▸ **TASK DIRECTIONS**:
If a line in the entries below includes the string "none", copy it out.

▸ **SOURCE MATERIAL**:
============================================================

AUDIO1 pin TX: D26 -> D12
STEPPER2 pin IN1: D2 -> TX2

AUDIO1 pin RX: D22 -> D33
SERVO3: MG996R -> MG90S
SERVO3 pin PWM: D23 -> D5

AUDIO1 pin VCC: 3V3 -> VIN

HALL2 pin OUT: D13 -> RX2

============================================================

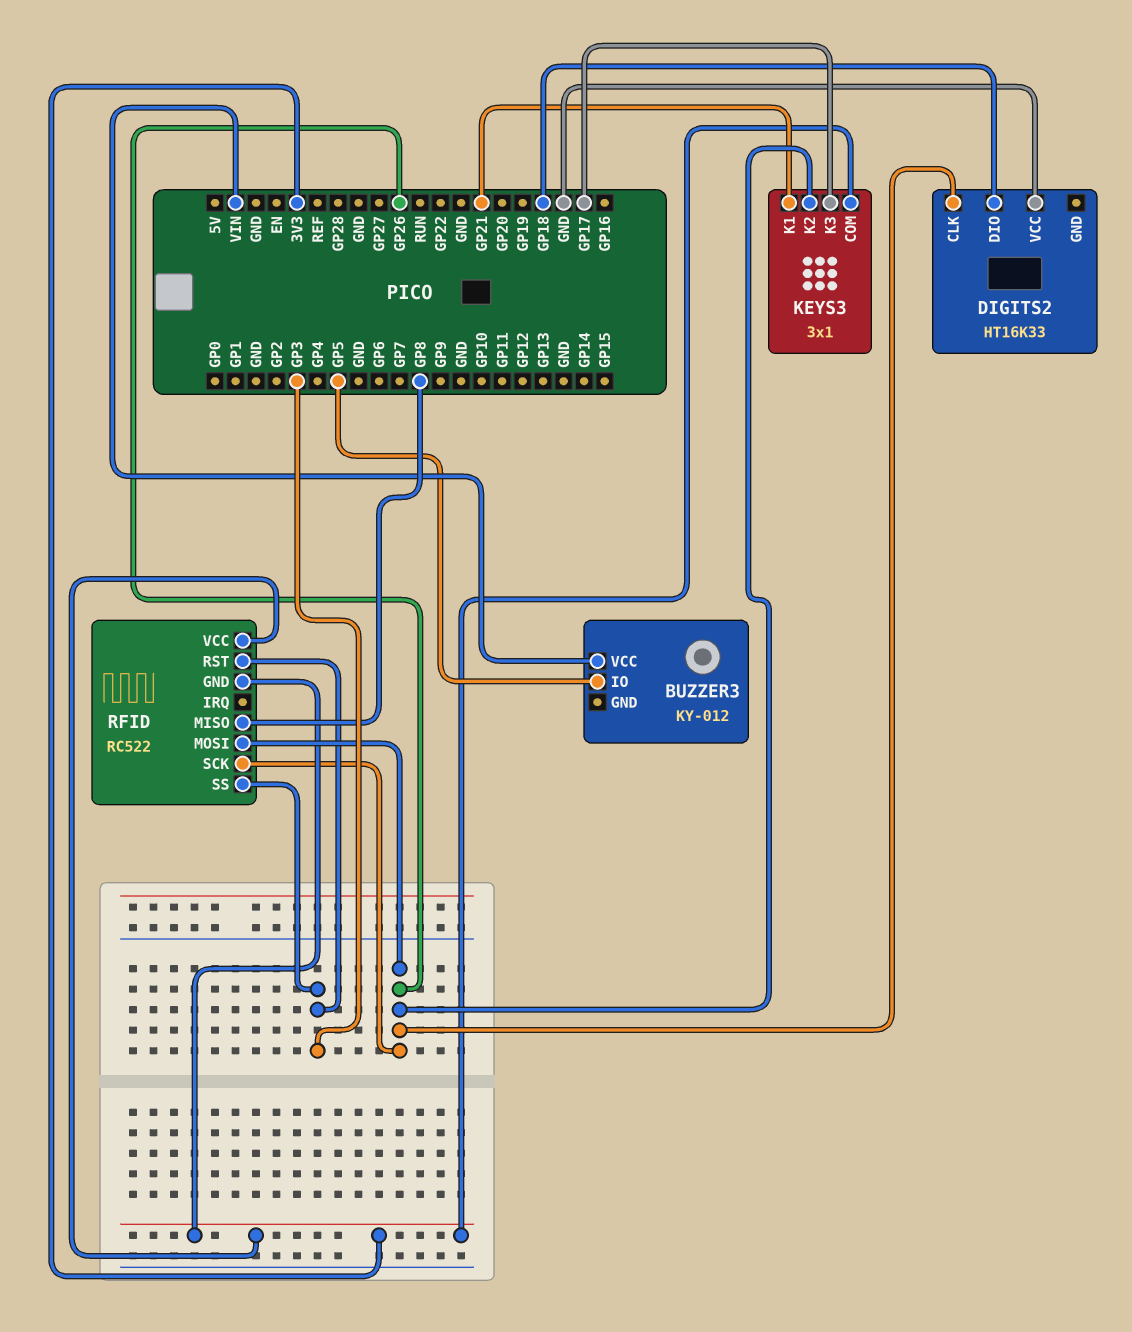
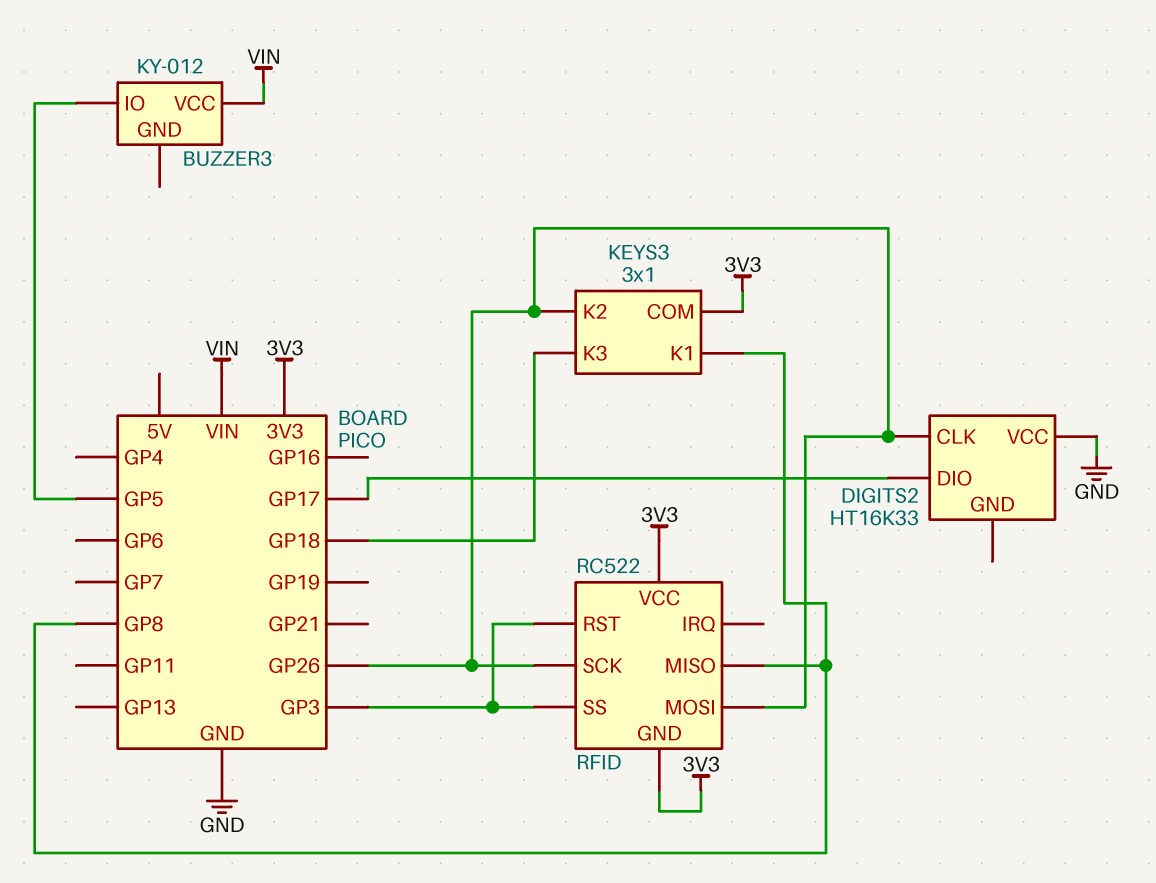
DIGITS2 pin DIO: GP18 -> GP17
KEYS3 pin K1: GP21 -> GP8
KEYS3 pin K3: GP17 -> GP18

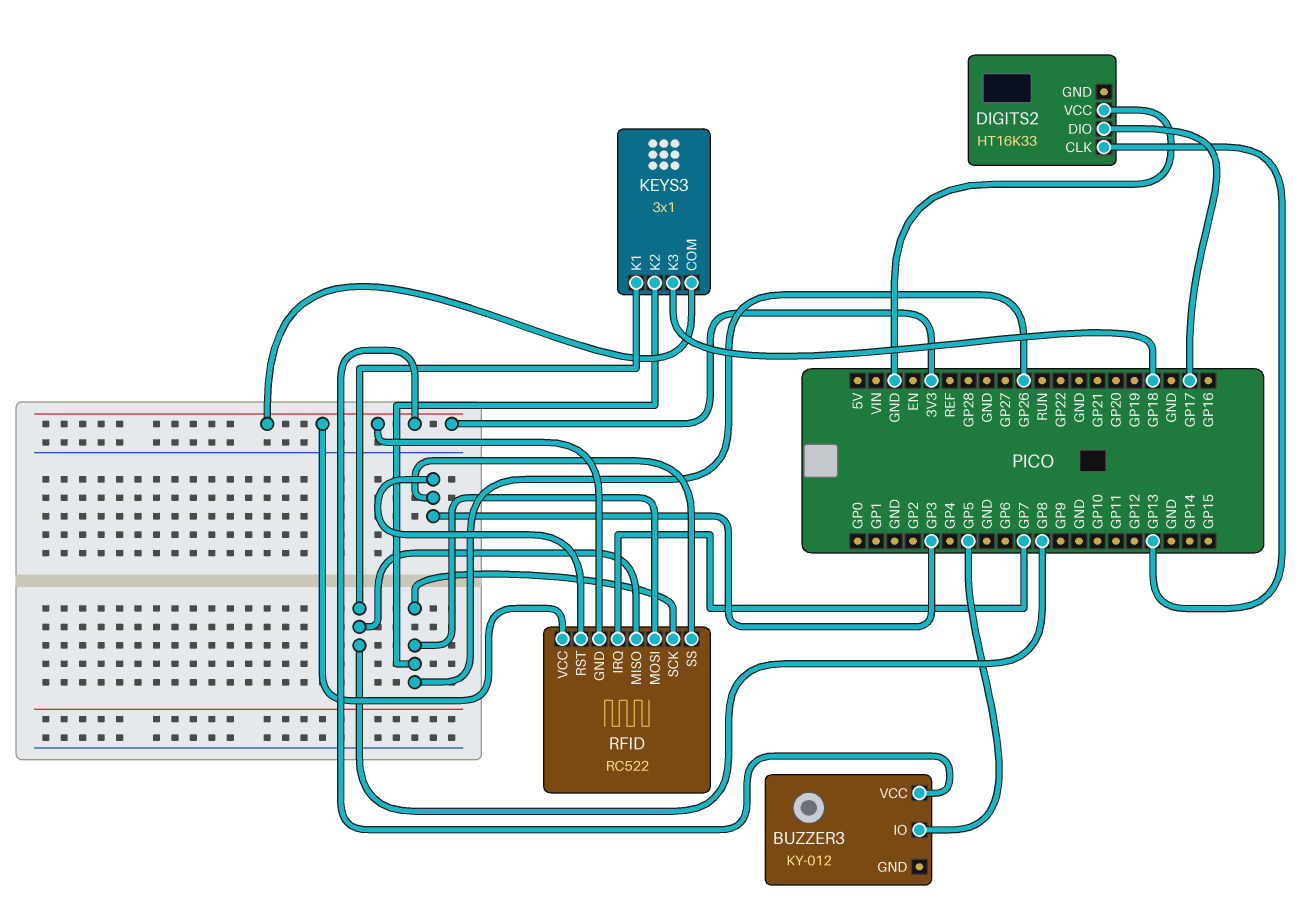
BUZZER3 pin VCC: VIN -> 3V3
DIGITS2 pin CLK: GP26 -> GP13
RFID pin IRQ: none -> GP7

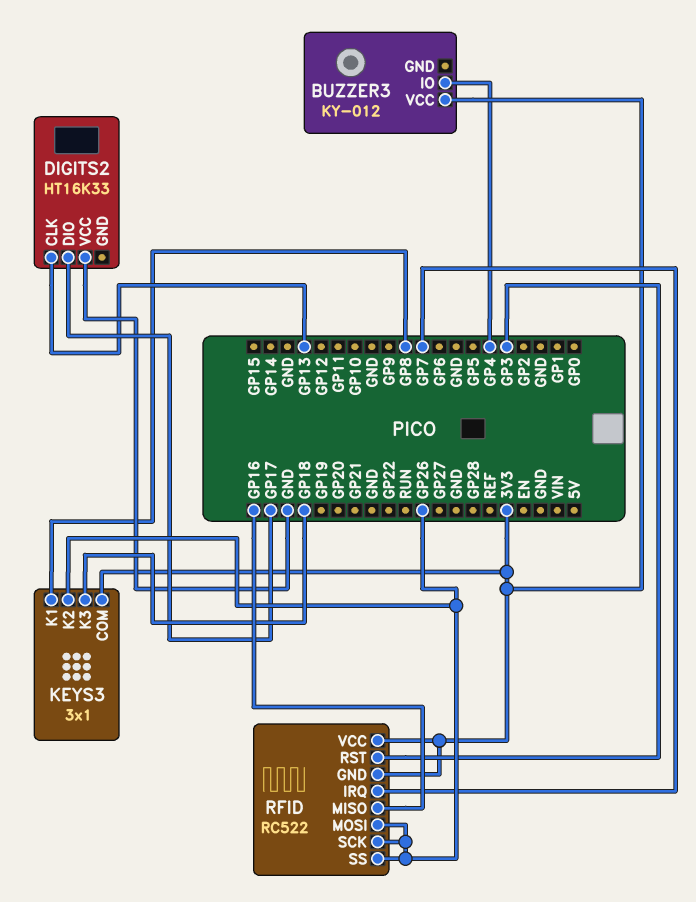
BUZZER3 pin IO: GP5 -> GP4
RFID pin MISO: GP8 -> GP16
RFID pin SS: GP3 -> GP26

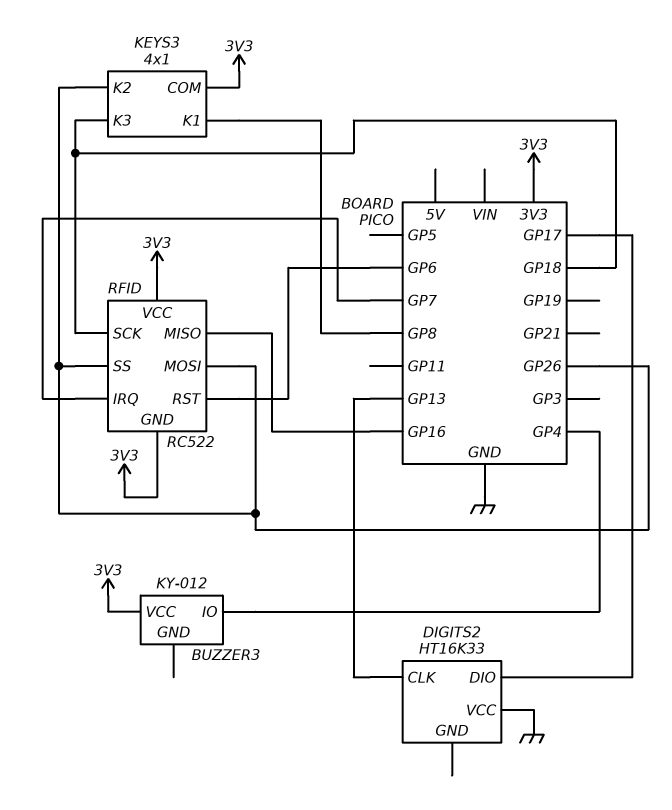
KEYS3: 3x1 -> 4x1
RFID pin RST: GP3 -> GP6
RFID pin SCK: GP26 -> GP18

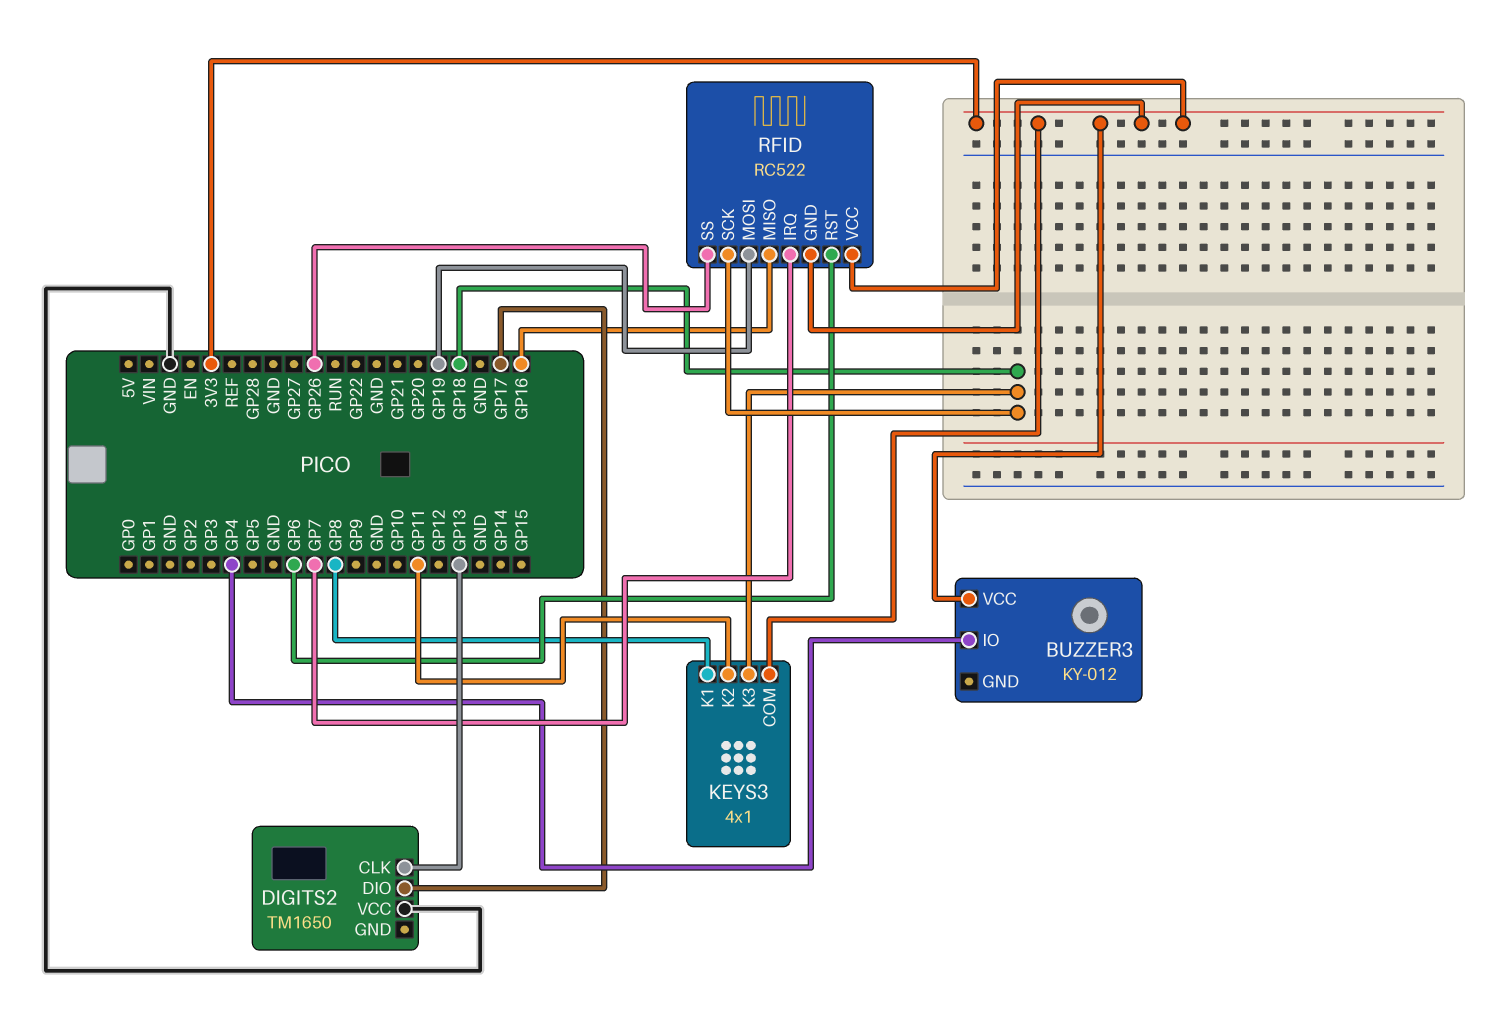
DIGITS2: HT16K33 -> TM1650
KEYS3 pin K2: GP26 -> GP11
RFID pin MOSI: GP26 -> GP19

============================================================

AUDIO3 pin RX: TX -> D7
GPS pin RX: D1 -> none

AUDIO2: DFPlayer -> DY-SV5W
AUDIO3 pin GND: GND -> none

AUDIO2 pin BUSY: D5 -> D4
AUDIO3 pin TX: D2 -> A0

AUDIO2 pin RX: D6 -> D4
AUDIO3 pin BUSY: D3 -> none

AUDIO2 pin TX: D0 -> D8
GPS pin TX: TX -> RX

============================================================

▸ **TASK SOLUTION**:
RFID pin IRQ: none -> GP7
GPS pin RX: D1 -> none
AUDIO3 pin GND: GND -> none
AUDIO3 pin BUSY: D3 -> none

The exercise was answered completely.